(Point-based object detection data)
--------------------

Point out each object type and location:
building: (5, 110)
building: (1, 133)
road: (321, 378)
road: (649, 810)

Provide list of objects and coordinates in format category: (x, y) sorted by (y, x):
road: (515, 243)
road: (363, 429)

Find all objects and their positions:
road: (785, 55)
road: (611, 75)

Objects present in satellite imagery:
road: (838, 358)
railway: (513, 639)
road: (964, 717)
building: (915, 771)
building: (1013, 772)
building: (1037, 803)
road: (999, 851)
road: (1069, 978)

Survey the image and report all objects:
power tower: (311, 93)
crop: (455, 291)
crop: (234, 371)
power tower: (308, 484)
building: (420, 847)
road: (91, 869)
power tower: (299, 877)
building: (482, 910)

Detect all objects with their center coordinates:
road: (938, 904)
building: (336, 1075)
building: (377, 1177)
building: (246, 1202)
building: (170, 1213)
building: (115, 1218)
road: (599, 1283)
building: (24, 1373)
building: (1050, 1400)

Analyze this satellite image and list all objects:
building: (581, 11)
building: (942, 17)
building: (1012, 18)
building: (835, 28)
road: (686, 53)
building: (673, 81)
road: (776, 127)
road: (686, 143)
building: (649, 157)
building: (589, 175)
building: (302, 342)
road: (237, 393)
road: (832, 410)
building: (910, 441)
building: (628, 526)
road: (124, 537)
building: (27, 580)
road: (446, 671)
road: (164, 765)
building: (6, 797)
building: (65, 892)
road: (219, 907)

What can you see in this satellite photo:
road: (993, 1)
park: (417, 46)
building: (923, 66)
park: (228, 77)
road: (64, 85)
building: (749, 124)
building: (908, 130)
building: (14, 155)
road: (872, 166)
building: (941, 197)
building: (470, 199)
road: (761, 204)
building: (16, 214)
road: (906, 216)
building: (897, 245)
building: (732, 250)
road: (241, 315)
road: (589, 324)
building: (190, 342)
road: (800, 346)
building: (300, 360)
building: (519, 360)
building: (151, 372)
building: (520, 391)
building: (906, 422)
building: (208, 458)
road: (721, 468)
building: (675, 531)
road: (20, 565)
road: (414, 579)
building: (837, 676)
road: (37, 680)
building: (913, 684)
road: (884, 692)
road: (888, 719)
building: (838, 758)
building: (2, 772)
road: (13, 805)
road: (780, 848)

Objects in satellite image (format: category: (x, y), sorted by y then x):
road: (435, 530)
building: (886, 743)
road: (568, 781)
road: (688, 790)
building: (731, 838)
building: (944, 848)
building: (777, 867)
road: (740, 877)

--------------------

Your assignment:
Transcribe the entries above so that nothing in them differs from the original.

Response to the exercise:
Point out each object type and location:
building: (5, 110)
building: (1, 133)
road: (321, 378)
road: (649, 810)

Provide list of objects and coordinates in format category: (x, y) sorted by (y, x):
road: (515, 243)
road: (363, 429)

Find all objects and their positions:
road: (785, 55)
road: (611, 75)

Objects present in satellite imagery:
road: (838, 358)
railway: (513, 639)
road: (964, 717)
building: (915, 771)
building: (1013, 772)
building: (1037, 803)
road: (999, 851)
road: (1069, 978)

Survey the image and report all objects:
power tower: (311, 93)
crop: (455, 291)
crop: (234, 371)
power tower: (308, 484)
building: (420, 847)
road: (91, 869)
power tower: (299, 877)
building: (482, 910)

Detect all objects with their center coordinates:
road: (938, 904)
building: (336, 1075)
building: (377, 1177)
building: (246, 1202)
building: (170, 1213)
building: (115, 1218)
road: (599, 1283)
building: (24, 1373)
building: (1050, 1400)

Analyze this satellite image and list all objects:
building: (581, 11)
building: (942, 17)
building: (1012, 18)
building: (835, 28)
road: (686, 53)
building: (673, 81)
road: (776, 127)
road: (686, 143)
building: (649, 157)
building: (589, 175)
building: (302, 342)
road: (237, 393)
road: (832, 410)
building: (910, 441)
building: (628, 526)
road: (124, 537)
building: (27, 580)
road: (446, 671)
road: (164, 765)
building: (6, 797)
building: (65, 892)
road: (219, 907)

What can you see in this satellite photo:
road: (993, 1)
park: (417, 46)
building: (923, 66)
park: (228, 77)
road: (64, 85)
building: (749, 124)
building: (908, 130)
building: (14, 155)
road: (872, 166)
building: (941, 197)
building: (470, 199)
road: (761, 204)
building: (16, 214)
road: (906, 216)
building: (897, 245)
building: (732, 250)
road: (241, 315)
road: (589, 324)
building: (190, 342)
road: (800, 346)
building: (300, 360)
building: (519, 360)
building: (151, 372)
building: (520, 391)
building: (906, 422)
building: (208, 458)
road: (721, 468)
building: (675, 531)
road: (20, 565)
road: (414, 579)
building: (837, 676)
road: (37, 680)
building: (913, 684)
road: (884, 692)
road: (888, 719)
building: (838, 758)
building: (2, 772)
road: (13, 805)
road: (780, 848)

Objects in satellite image (format: category: (x, y), sorted by y then x):
road: (435, 530)
building: (886, 743)
road: (568, 781)
road: (688, 790)
building: (731, 838)
building: (944, 848)
building: (777, 867)
road: (740, 877)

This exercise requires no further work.